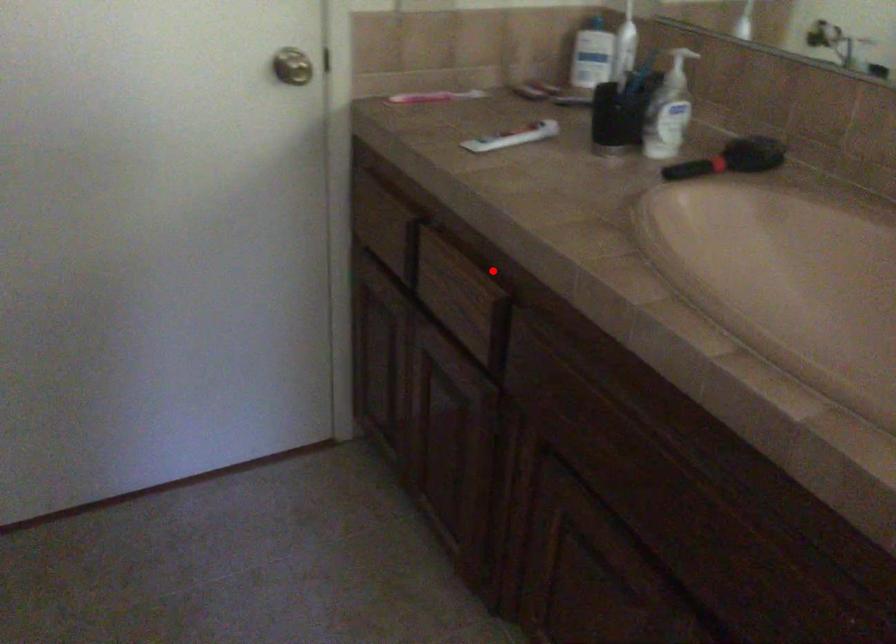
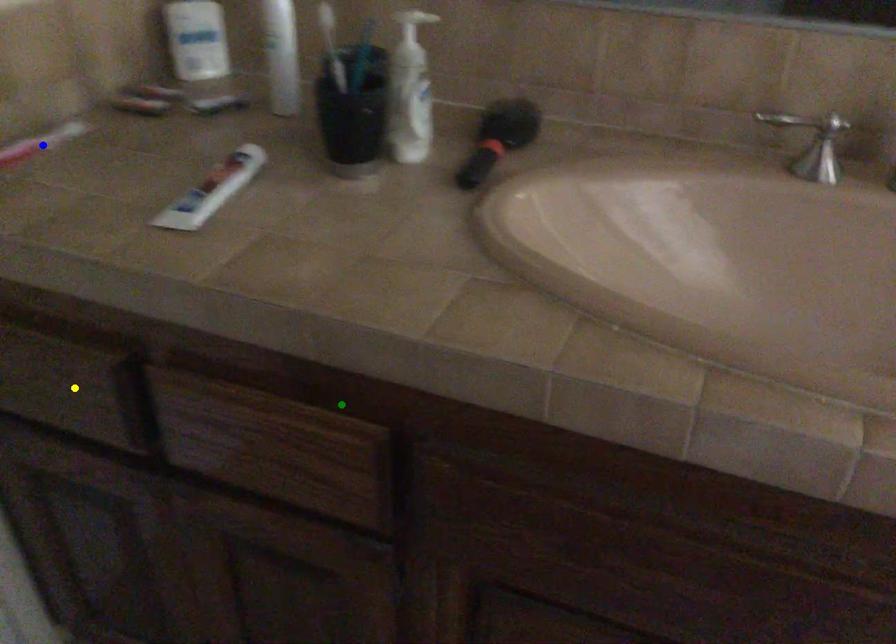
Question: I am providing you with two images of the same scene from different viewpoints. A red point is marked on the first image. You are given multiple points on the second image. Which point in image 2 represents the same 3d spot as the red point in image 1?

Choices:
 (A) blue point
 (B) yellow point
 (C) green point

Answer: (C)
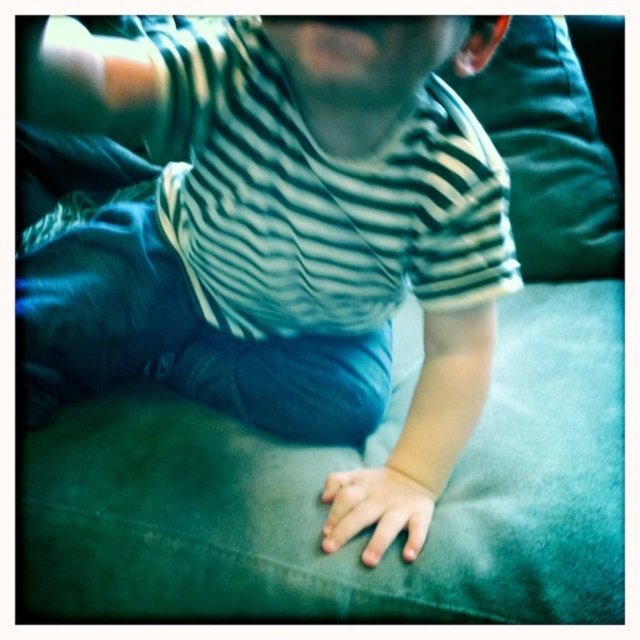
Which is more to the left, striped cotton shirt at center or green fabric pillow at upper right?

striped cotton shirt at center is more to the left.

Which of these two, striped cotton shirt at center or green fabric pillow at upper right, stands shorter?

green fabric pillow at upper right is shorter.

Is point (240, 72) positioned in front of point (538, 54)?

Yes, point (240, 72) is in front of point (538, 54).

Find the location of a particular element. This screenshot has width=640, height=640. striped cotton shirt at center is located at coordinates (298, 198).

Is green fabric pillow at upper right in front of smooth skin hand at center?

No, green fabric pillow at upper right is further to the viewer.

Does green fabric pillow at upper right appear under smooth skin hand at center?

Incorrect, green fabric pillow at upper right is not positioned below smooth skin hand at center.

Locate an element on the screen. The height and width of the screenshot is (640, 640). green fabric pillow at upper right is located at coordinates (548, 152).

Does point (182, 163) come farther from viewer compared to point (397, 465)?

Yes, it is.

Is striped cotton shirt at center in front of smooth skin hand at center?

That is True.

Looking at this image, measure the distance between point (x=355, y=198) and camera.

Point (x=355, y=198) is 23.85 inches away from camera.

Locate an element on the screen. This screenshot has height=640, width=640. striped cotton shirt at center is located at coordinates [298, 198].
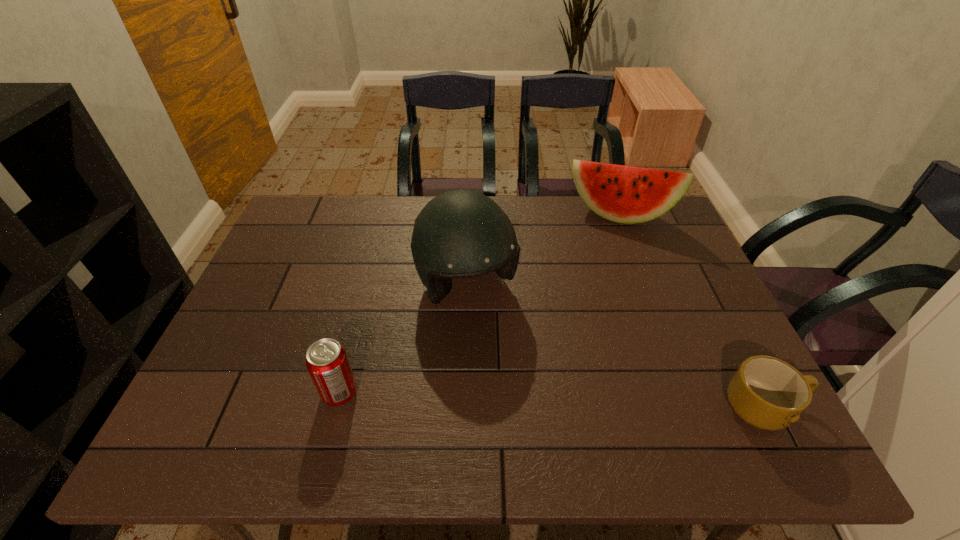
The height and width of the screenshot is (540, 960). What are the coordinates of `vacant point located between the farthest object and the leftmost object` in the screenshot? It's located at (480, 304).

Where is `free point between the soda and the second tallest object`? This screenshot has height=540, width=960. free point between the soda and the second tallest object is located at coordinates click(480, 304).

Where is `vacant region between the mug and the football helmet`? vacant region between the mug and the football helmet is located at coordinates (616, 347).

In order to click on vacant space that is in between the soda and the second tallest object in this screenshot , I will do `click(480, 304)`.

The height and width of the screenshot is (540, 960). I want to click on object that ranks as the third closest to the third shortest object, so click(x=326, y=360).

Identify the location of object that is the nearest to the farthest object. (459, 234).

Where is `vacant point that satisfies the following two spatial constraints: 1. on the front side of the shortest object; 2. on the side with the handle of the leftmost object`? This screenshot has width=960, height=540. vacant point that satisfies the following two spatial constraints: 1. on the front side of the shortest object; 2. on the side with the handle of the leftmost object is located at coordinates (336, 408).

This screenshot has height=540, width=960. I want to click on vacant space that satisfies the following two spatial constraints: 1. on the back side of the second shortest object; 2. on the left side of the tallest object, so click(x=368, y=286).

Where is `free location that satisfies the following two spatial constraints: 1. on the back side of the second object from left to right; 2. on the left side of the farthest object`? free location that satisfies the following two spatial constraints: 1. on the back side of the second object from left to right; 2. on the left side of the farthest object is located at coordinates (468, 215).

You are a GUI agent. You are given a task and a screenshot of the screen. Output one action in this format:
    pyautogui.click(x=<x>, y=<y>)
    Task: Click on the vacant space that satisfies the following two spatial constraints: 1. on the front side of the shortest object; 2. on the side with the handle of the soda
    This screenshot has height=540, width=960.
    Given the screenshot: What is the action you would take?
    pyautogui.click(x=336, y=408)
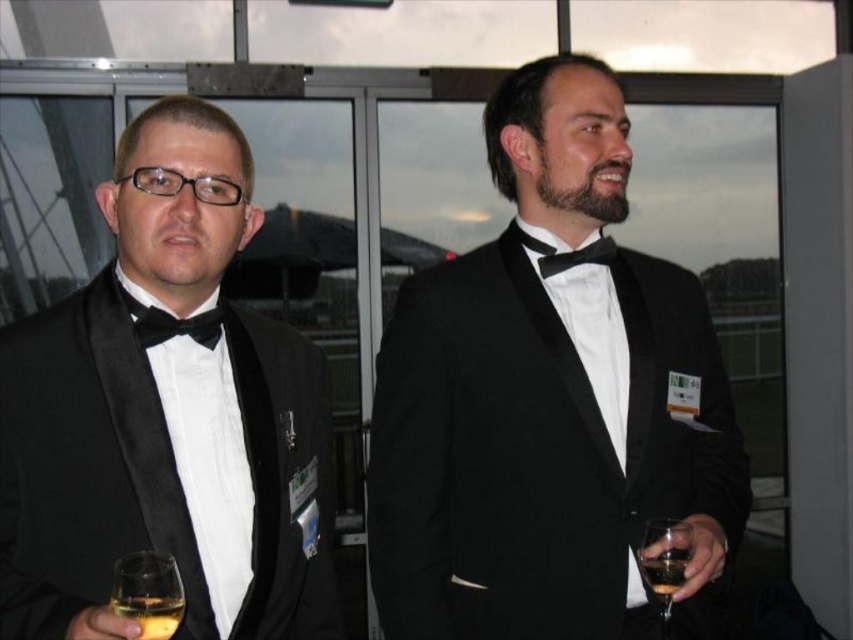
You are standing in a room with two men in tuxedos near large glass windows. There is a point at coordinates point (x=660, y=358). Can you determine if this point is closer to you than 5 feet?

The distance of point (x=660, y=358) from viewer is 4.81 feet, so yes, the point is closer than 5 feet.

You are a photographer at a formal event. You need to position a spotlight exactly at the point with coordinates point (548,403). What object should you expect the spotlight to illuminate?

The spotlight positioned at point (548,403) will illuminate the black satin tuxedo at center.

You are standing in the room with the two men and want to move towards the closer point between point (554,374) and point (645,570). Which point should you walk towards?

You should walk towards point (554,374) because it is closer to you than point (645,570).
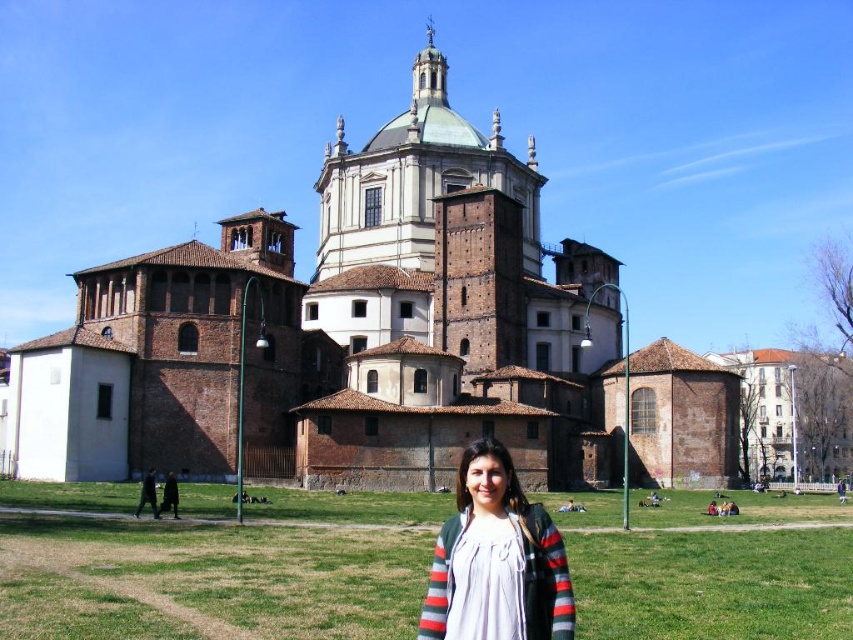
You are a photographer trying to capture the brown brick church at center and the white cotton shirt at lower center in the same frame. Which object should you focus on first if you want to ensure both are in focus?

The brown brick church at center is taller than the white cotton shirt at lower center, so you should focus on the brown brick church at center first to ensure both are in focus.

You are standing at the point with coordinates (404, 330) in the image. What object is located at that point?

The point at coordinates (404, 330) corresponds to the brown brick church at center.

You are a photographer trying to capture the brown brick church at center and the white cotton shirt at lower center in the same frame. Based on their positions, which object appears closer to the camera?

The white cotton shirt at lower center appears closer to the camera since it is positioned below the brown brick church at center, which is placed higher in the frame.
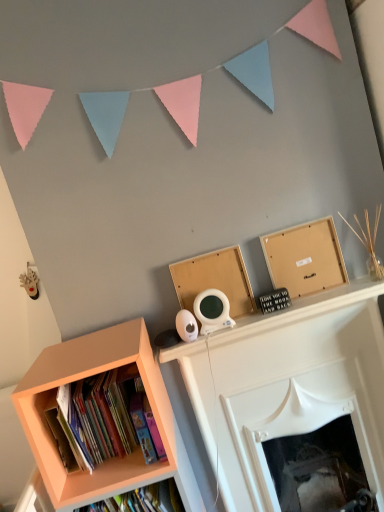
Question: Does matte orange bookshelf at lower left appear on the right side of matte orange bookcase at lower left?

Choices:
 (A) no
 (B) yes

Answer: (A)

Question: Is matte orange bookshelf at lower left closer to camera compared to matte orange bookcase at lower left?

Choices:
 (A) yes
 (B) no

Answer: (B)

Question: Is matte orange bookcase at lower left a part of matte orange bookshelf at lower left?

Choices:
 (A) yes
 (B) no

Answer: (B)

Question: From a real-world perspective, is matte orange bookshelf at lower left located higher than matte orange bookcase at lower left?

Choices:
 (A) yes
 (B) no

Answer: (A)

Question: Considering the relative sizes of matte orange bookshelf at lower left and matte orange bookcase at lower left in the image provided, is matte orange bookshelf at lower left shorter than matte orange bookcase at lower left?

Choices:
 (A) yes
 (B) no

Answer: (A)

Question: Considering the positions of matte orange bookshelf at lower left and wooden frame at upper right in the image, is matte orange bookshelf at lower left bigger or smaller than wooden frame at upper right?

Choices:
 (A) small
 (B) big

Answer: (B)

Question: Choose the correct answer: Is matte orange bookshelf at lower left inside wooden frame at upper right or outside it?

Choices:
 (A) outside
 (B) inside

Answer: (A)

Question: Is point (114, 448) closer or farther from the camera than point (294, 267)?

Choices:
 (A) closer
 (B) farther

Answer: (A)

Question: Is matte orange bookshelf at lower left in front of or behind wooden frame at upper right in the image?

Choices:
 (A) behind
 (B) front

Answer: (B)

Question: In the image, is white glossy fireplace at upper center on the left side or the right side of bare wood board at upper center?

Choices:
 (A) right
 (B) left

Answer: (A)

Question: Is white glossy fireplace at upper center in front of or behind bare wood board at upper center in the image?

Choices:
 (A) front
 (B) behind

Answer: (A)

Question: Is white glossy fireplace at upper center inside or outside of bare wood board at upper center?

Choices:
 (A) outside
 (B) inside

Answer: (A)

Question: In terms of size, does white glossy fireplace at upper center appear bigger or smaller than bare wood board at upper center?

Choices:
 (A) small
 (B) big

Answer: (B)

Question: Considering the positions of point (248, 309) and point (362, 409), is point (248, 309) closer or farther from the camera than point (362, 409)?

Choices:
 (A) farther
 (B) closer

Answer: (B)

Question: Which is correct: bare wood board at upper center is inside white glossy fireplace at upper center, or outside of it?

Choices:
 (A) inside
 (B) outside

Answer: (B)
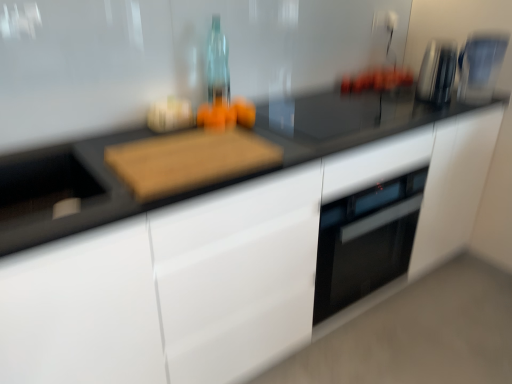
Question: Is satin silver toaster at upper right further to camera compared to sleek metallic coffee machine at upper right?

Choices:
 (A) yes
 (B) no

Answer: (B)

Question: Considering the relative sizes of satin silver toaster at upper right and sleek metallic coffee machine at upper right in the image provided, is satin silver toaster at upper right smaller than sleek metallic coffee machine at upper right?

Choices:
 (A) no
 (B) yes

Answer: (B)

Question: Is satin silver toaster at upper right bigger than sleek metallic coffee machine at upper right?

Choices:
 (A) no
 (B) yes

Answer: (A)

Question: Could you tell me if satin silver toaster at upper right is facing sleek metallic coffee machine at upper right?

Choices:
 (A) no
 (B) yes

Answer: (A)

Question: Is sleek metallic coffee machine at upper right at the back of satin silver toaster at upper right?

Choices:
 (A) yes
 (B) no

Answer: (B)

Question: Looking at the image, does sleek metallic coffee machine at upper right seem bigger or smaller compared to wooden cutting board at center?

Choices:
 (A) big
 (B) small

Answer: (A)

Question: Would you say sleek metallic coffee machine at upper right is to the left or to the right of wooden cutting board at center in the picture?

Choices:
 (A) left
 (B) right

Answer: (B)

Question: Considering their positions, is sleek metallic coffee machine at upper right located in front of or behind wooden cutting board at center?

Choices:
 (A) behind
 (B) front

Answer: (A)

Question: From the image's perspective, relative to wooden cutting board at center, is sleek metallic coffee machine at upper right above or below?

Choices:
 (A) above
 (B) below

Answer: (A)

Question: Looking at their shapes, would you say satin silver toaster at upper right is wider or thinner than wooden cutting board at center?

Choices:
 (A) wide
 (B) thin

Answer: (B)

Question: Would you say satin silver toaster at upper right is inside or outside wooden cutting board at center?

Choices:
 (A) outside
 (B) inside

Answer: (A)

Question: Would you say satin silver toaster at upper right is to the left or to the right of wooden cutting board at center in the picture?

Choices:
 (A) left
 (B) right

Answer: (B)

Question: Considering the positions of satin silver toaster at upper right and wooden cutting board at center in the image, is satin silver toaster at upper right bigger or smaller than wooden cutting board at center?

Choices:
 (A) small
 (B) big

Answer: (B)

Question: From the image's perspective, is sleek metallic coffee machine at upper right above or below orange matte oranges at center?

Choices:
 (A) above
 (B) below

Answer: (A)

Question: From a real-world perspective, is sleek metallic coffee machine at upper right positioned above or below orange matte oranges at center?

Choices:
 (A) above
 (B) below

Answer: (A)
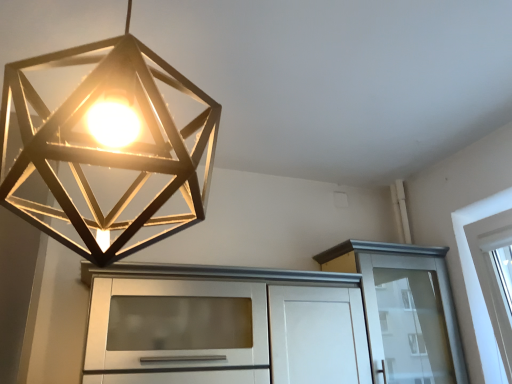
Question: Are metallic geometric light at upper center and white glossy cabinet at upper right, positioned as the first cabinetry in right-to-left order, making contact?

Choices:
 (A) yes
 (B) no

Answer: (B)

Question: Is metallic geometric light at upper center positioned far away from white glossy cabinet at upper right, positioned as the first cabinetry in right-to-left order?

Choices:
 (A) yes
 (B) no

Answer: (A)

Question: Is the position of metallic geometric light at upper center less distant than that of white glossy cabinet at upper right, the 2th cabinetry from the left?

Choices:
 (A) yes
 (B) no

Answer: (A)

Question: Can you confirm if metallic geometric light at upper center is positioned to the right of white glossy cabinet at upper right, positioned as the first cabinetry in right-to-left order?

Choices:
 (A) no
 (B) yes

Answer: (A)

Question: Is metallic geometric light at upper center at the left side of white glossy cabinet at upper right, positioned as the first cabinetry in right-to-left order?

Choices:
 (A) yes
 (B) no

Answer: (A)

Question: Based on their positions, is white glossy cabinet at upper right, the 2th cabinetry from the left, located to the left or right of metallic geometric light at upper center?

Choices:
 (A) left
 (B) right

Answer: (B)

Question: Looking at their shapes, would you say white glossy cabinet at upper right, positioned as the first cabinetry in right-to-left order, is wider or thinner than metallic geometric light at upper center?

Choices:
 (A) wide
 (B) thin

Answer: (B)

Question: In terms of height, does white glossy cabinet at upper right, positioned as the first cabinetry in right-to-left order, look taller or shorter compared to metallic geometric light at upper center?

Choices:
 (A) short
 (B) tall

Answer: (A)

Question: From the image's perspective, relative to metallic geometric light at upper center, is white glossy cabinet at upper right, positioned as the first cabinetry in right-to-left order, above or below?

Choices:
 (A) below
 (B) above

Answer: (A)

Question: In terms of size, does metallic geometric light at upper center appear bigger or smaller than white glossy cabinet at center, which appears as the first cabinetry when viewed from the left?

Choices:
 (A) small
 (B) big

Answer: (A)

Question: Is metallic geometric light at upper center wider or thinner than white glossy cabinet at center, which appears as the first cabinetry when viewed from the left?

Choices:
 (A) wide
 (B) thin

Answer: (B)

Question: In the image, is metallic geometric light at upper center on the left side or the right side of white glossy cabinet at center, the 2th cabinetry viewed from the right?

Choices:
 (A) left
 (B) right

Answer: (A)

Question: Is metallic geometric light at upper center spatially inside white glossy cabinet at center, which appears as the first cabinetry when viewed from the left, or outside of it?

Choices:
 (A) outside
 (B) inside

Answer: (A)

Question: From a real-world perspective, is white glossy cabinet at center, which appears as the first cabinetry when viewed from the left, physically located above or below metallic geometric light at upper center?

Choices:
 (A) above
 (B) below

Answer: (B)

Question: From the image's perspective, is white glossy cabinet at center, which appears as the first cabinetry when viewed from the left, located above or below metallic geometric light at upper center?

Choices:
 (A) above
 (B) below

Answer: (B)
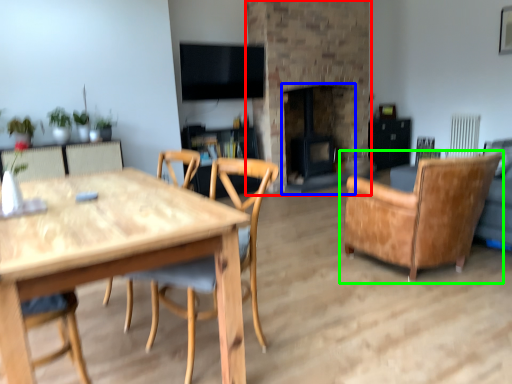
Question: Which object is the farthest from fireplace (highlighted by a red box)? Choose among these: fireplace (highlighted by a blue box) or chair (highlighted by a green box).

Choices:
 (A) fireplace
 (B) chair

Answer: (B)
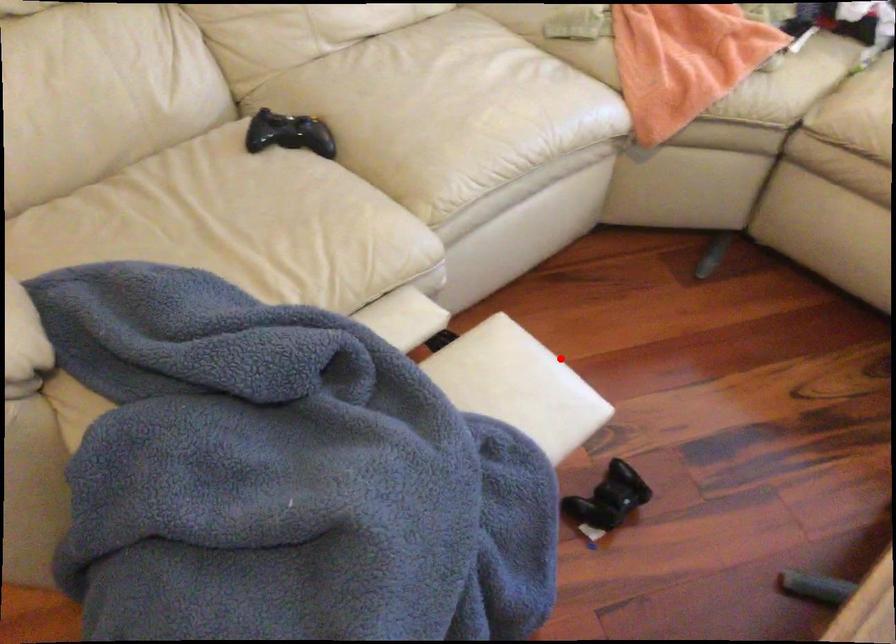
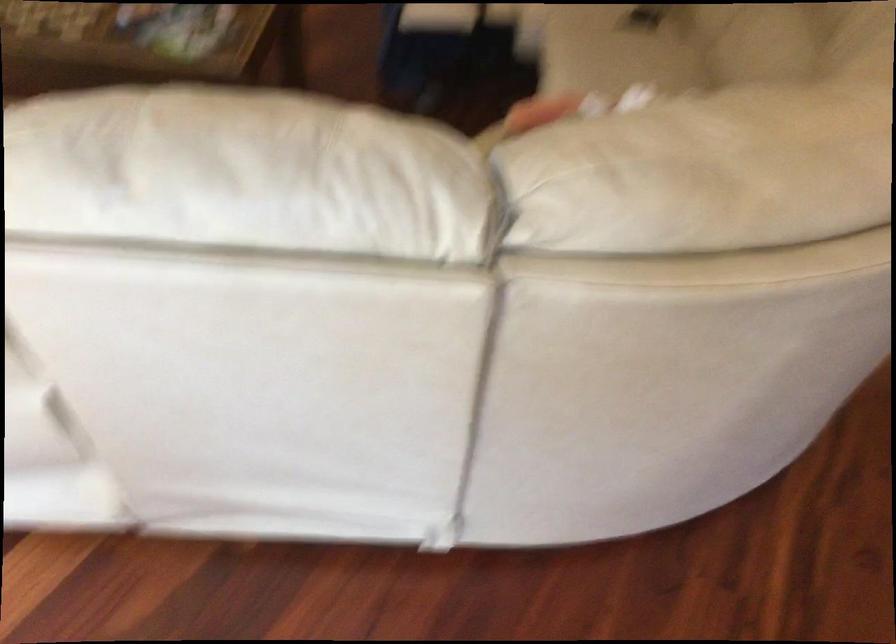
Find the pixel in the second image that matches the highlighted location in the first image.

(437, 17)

- **TASK PROMPT**
Count the lines in the data above that contain the word "focus". Reply with the number only.

- **WRITTEN REPLY**
2